* BEGIN DATA TO PROCESS *

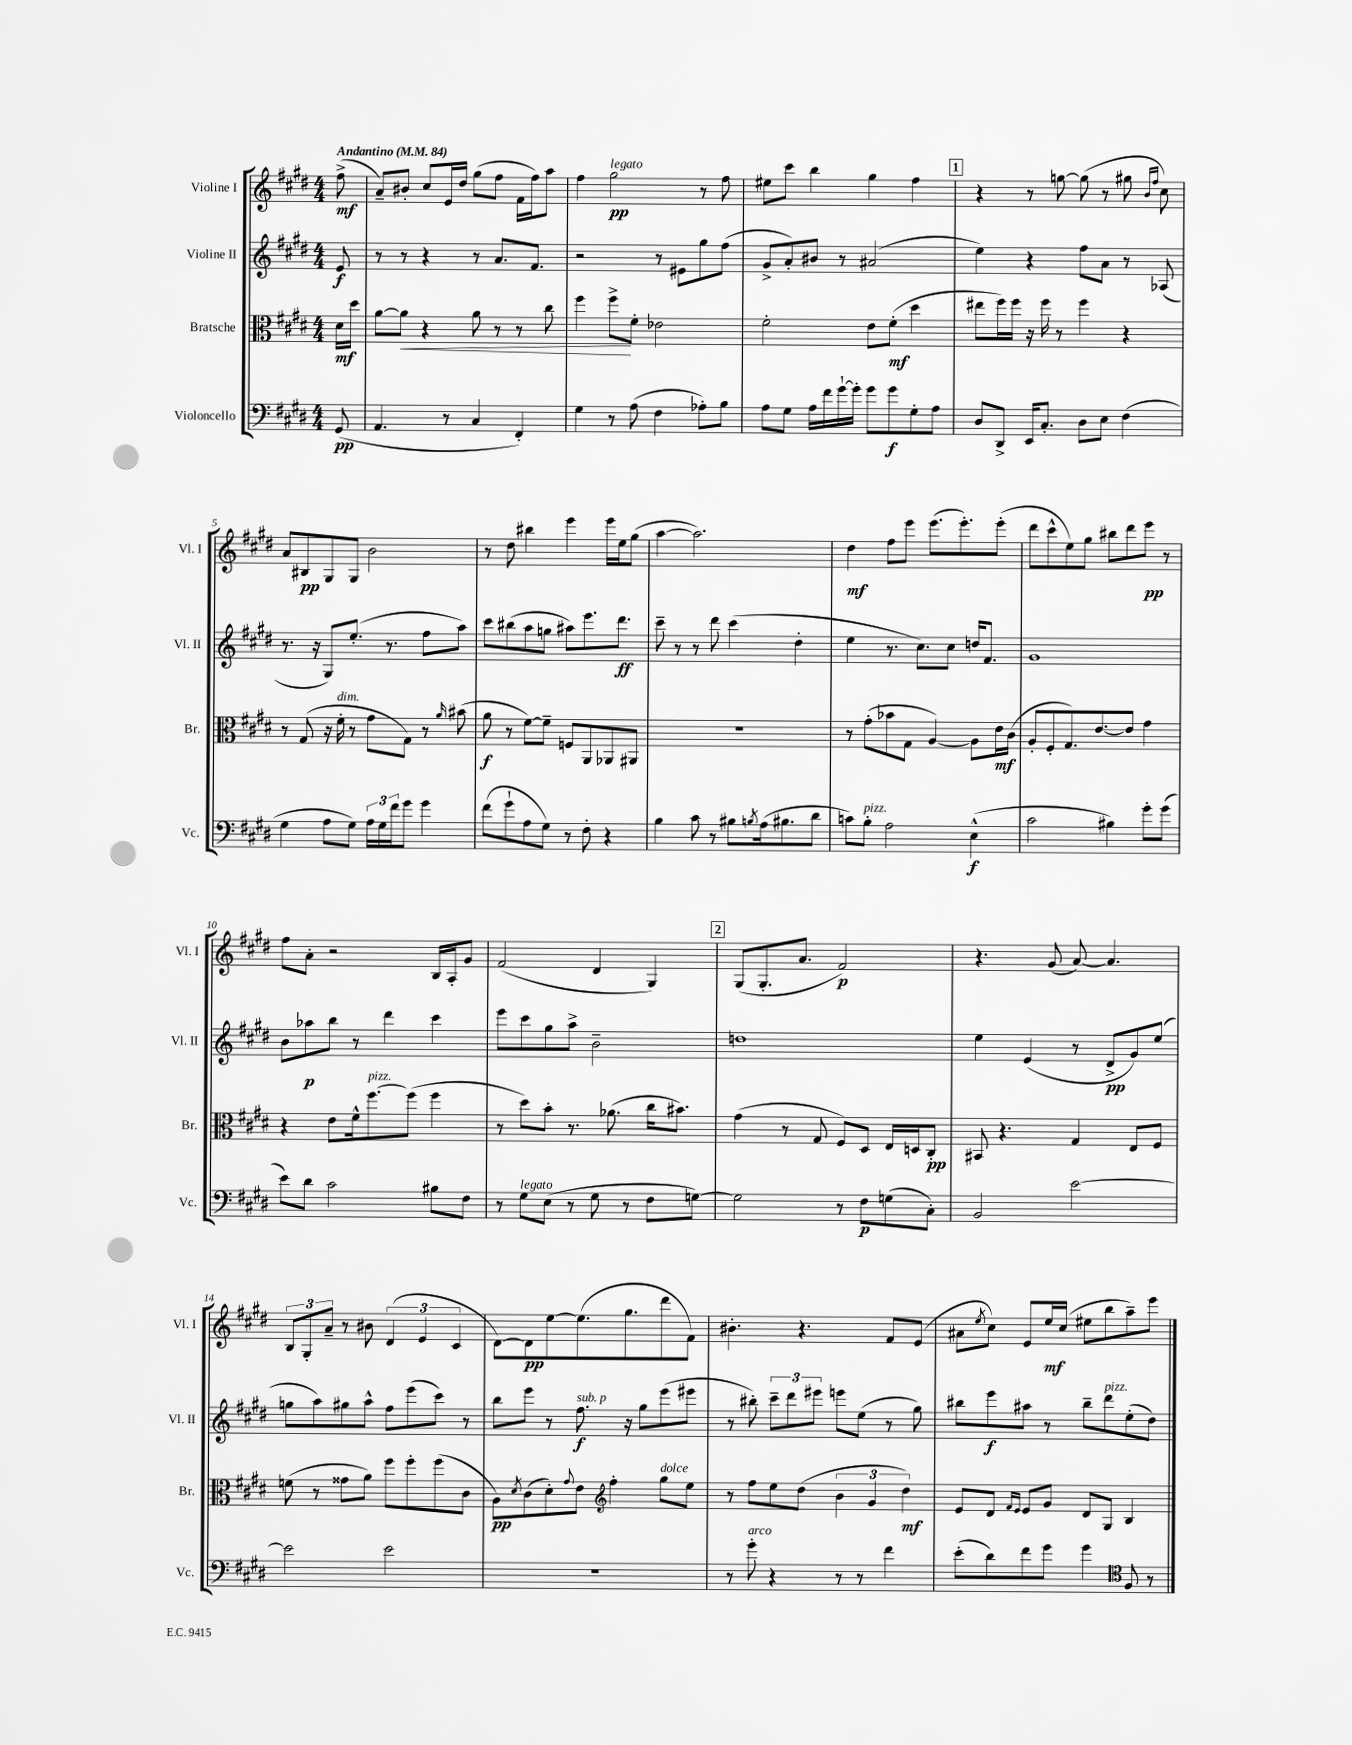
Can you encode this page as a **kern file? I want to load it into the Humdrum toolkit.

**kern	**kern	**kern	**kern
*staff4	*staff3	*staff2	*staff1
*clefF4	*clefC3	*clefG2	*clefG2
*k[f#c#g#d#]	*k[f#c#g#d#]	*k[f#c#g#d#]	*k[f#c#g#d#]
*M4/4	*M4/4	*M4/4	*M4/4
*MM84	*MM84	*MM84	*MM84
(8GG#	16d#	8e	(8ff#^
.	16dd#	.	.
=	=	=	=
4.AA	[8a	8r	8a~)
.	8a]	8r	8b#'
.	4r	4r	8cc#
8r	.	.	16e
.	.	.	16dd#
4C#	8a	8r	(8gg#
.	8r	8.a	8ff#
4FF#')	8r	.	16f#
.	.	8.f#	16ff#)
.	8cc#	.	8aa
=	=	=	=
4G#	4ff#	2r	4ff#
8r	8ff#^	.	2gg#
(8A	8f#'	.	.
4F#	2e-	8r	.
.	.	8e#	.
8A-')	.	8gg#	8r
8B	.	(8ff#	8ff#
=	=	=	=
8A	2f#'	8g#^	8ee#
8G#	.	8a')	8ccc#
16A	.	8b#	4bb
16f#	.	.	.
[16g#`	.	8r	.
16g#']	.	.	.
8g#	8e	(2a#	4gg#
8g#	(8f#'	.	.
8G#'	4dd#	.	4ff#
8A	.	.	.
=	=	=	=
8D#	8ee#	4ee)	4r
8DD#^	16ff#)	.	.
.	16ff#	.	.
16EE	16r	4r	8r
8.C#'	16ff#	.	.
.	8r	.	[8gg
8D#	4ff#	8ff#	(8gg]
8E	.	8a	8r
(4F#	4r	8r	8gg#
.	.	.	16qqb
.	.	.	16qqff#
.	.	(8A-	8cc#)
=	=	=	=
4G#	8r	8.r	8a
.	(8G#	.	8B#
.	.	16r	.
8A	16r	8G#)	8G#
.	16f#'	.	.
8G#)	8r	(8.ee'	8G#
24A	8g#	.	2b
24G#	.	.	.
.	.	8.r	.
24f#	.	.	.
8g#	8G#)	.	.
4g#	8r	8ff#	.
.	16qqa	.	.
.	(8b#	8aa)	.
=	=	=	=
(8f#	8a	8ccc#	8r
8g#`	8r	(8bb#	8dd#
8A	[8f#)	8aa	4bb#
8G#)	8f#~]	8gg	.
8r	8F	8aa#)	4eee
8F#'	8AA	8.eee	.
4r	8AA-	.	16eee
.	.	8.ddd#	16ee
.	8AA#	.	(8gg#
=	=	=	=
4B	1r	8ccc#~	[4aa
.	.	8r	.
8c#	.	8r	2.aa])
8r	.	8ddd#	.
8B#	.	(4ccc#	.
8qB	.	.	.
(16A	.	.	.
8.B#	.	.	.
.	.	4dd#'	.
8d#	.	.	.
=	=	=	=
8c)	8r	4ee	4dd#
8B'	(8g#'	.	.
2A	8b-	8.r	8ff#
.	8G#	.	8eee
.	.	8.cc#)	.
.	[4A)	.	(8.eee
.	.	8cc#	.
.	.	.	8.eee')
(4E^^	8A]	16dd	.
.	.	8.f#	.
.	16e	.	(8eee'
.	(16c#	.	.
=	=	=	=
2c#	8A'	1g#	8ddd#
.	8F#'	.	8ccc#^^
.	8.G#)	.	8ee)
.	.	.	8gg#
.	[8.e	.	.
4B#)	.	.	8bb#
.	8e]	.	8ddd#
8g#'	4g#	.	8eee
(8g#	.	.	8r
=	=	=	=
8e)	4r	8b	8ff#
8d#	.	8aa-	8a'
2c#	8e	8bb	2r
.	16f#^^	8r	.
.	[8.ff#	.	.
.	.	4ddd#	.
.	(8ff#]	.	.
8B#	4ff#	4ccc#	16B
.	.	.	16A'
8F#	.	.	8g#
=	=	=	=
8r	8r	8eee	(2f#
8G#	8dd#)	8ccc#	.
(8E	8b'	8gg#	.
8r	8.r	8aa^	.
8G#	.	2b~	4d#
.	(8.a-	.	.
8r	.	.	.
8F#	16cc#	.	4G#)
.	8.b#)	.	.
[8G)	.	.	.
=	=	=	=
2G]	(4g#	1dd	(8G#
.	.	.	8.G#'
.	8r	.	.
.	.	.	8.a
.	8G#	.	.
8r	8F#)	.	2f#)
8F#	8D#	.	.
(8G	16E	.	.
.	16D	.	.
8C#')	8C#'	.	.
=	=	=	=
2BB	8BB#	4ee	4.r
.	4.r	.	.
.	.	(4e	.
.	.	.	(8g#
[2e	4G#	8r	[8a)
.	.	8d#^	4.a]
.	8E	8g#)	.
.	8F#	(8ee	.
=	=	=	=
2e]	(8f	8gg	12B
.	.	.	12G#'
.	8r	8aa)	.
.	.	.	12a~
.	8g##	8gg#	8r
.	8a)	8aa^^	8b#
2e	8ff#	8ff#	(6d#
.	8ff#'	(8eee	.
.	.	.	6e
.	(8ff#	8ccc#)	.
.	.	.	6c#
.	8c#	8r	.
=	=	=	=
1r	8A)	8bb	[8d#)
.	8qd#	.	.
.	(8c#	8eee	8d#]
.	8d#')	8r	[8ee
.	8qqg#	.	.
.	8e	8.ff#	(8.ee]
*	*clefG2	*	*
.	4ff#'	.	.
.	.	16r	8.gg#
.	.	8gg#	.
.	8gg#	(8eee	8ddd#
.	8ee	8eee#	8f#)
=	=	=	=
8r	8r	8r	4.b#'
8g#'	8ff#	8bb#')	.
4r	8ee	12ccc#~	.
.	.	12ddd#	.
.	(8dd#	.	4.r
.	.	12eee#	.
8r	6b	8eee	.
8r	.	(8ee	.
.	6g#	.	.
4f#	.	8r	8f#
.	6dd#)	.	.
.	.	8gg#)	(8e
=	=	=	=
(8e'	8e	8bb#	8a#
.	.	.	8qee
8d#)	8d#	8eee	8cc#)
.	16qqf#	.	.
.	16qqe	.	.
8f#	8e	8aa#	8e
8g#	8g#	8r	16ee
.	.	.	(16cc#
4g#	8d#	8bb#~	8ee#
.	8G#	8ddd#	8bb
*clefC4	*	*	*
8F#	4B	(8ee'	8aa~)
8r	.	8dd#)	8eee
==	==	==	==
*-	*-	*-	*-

* END DATA TO PROCESS *

- SET TASK -
State how many lines of the listing above contain the string "kern", with case significant. Give only the number.

- THE REPLY -
2